(Itemized modification records)
######
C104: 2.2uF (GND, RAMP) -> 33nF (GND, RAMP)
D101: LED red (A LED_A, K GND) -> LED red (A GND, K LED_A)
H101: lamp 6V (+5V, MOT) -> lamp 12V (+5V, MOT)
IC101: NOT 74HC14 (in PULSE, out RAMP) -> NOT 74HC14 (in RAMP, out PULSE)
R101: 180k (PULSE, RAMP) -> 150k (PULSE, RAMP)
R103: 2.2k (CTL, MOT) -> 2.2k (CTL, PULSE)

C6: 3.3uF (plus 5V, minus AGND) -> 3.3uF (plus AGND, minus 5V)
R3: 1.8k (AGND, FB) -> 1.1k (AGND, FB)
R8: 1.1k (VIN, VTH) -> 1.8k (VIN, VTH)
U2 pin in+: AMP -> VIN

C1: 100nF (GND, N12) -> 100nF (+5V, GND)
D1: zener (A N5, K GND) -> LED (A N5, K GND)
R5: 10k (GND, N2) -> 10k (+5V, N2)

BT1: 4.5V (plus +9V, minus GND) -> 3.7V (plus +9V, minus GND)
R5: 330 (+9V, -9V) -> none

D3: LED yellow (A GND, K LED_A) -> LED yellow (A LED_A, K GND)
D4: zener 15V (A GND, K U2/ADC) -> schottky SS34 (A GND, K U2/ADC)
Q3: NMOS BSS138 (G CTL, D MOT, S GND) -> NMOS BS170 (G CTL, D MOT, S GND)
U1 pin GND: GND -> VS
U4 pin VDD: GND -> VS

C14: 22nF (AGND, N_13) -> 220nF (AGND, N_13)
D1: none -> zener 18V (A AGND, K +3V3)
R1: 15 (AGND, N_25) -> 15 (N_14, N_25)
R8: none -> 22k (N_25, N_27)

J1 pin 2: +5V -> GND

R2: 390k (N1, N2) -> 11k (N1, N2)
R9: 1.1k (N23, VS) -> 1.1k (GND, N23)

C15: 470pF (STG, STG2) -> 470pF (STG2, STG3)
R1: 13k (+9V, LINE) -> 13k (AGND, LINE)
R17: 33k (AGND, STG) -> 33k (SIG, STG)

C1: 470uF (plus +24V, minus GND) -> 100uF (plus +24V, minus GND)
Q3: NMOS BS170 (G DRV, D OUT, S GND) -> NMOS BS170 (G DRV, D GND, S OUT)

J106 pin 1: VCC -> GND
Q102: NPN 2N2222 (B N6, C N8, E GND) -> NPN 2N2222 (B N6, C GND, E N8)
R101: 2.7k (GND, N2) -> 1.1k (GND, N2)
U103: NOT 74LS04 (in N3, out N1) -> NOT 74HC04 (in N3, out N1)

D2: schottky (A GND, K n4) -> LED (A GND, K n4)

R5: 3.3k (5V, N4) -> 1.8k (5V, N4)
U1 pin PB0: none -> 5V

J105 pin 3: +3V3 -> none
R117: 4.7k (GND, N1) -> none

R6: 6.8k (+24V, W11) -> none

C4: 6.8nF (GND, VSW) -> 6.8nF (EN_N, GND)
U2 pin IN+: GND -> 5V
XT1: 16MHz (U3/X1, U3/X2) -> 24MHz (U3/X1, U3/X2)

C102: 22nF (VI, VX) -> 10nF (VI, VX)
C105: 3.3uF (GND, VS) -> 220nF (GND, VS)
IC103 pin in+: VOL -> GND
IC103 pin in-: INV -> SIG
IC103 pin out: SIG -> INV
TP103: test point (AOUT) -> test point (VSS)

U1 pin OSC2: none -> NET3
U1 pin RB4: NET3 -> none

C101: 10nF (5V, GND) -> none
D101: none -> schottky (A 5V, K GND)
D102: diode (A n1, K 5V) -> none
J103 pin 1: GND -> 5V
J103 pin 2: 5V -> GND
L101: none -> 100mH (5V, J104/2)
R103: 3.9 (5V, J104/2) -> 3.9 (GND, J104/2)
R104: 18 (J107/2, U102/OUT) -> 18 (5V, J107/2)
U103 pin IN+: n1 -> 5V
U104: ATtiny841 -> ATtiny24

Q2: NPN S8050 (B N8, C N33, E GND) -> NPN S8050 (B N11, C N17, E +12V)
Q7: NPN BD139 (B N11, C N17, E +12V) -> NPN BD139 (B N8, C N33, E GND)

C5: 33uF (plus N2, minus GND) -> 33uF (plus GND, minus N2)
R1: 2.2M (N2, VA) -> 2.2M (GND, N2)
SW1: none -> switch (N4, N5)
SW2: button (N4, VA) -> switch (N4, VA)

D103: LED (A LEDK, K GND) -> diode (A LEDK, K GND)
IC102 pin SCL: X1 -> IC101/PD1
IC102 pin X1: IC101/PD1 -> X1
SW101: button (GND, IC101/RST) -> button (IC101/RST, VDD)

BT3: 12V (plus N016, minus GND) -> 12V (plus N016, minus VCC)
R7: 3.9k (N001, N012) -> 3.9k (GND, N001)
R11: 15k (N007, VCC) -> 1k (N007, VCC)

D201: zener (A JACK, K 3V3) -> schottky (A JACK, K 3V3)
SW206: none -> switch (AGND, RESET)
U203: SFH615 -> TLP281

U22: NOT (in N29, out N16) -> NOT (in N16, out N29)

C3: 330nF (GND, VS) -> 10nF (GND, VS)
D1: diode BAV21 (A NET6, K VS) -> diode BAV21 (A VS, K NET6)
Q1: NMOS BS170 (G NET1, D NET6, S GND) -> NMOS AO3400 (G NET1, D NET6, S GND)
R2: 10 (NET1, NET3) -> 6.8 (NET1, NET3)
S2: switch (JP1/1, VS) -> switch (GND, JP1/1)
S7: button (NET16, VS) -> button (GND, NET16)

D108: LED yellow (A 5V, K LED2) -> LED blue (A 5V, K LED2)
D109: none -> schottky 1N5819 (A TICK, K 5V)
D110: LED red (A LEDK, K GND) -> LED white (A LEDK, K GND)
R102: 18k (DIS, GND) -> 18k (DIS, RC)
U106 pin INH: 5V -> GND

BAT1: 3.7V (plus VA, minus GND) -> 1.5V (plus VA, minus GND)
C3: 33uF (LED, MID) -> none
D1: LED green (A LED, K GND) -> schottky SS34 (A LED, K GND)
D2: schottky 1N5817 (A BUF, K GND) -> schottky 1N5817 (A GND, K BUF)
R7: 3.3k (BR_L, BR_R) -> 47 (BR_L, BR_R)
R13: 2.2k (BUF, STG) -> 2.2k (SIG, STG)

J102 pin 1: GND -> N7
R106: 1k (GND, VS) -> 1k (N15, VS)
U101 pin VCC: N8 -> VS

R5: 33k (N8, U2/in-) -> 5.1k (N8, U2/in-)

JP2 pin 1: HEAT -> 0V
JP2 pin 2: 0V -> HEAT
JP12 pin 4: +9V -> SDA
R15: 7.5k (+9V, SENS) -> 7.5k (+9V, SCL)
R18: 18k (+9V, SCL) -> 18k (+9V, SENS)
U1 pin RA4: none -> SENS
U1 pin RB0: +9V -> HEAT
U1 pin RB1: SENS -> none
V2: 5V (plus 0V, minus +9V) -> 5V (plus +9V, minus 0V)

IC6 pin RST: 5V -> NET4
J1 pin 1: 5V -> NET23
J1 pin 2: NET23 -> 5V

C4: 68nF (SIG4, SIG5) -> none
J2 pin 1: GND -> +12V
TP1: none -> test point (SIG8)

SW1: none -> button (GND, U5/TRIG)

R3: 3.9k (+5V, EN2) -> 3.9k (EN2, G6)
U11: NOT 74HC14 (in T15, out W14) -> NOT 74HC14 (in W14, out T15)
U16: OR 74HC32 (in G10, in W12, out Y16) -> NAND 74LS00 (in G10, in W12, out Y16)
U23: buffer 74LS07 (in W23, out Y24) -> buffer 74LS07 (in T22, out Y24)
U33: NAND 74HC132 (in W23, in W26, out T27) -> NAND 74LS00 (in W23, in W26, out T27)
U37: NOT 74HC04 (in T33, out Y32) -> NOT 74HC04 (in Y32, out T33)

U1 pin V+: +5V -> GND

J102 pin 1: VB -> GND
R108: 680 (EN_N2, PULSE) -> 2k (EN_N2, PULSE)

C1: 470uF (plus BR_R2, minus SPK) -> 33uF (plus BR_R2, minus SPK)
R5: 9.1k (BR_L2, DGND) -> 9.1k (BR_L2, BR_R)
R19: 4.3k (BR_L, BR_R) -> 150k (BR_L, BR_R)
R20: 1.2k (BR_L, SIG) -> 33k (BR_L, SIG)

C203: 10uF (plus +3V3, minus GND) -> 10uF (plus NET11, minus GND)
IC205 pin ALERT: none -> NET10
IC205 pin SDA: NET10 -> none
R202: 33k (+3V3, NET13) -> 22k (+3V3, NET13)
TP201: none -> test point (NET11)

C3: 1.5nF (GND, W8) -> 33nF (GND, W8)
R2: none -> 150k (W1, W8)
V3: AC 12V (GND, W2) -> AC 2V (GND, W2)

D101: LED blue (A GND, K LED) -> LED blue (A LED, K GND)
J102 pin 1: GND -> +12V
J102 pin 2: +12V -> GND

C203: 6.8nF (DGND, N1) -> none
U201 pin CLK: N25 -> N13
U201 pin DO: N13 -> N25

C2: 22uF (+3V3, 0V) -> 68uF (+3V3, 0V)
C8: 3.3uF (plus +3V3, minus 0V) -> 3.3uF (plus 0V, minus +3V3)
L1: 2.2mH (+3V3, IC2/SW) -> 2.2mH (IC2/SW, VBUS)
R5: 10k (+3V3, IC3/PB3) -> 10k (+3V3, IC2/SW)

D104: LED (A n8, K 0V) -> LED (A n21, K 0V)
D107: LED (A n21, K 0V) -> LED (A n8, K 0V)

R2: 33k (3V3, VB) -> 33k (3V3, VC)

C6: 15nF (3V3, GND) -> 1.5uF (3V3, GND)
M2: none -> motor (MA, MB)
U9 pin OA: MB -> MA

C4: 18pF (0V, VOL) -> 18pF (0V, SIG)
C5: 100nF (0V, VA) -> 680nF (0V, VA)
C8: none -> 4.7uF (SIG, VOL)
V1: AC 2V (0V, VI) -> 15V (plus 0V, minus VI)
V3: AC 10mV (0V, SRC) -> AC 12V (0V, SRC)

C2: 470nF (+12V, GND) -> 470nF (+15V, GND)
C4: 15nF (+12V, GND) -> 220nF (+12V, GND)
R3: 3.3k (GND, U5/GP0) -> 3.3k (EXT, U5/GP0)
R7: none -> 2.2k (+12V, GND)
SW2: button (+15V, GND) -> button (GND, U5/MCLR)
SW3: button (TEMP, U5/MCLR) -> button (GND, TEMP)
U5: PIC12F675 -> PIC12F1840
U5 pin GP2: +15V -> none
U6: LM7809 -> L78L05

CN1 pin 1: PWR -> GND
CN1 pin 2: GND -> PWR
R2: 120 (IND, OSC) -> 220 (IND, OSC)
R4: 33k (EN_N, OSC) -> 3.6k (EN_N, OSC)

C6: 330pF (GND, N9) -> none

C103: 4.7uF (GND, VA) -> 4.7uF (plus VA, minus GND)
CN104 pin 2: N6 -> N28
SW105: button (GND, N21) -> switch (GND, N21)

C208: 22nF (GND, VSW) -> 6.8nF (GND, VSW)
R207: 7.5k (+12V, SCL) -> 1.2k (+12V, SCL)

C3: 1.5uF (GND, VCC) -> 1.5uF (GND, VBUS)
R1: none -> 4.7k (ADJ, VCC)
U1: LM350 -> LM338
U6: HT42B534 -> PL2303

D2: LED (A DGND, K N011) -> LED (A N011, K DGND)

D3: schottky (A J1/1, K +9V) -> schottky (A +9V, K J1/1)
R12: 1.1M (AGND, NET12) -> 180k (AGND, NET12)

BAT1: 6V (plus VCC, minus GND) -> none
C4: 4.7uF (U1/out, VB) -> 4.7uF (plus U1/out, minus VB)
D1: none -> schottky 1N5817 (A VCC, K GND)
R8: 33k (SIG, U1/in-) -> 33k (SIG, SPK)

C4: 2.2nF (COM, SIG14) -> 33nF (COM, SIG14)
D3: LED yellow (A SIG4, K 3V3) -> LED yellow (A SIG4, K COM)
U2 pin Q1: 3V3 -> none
######
> Task goal:
Of the entries above, transcribe exactly those lines that fall between the line containing "J102 pin 2: +12V -> GND" and the line containing "L1: 2.2mH (+3V3, IC2/SW)", together with those two lines.

> Exercise solution:
J102 pin 2: +12V -> GND

C203: 6.8nF (DGND, N1) -> none
U201 pin CLK: N25 -> N13
U201 pin DO: N13 -> N25

C2: 22uF (+3V3, 0V) -> 68uF (+3V3, 0V)
C8: 3.3uF (plus +3V3, minus 0V) -> 3.3uF (plus 0V, minus +3V3)
L1: 2.2mH (+3V3, IC2/SW) -> 2.2mH (IC2/SW, VBUS)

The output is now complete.